> [Task brief] Each entry below should be returned exactly as is, with the pictures removed.
Start of Data for this exercise
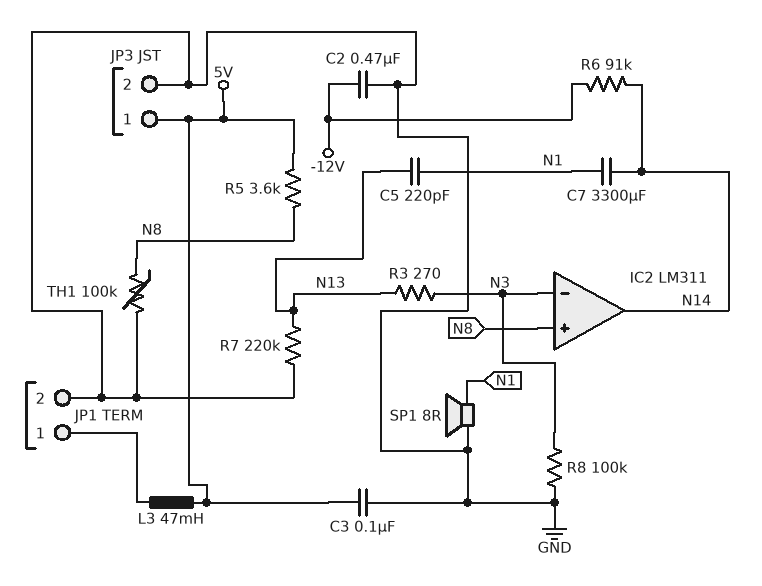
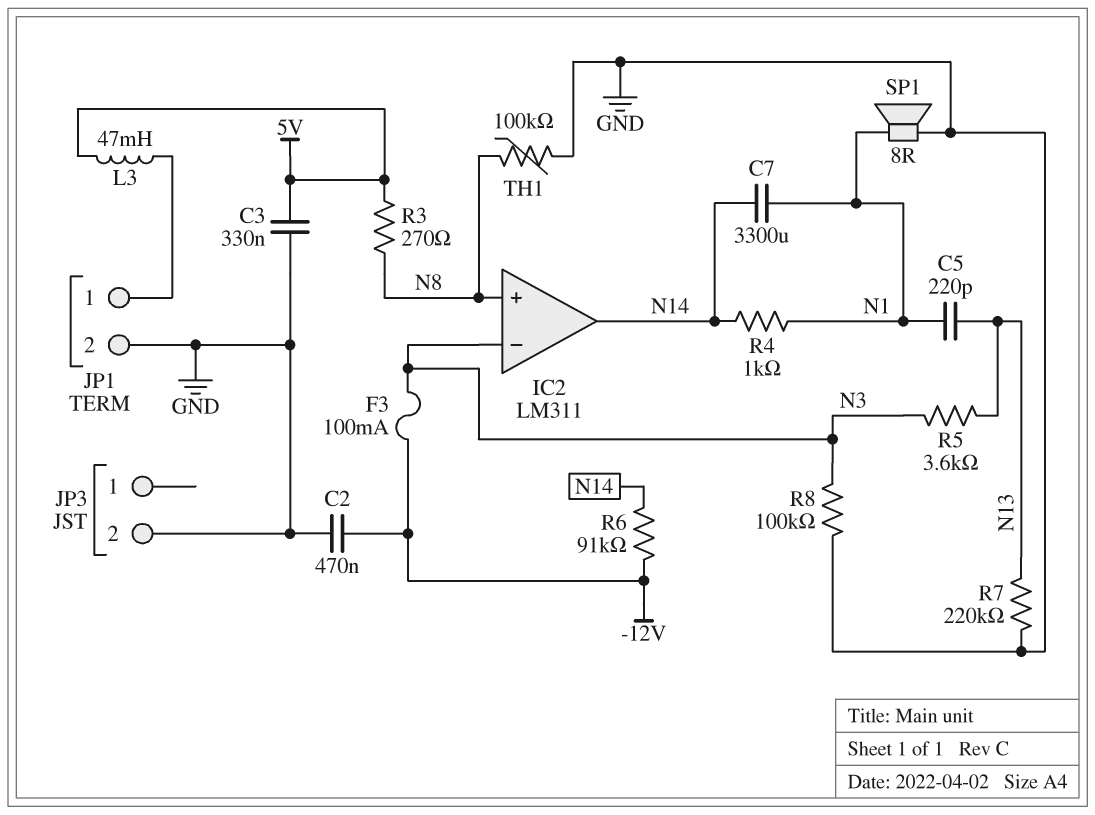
C3: 100nF (5V, GND) -> 330nF (5V, GND)
F3: none -> 100mA (-12V, N3)
JP3 pin 1: 5V -> none
R3: 270 (N3, N13) -> 270 (5V, N8)
R4: none -> 1k (N1, N14)
R5: 3.6k (5V, N8) -> 3.6k (N3, N13)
End of Data for this exercise
> [Response to this task]
C3: 100nF (5V, GND) -> 330nF (5V, GND)
F3: none -> 100mA (-12V, N3)
JP3 pin 1: 5V -> none
R3: 270 (N3, N13) -> 270 (5V, N8)
R4: none -> 1k (N1, N14)
R5: 3.6k (5V, N8) -> 3.6k (N3, N13)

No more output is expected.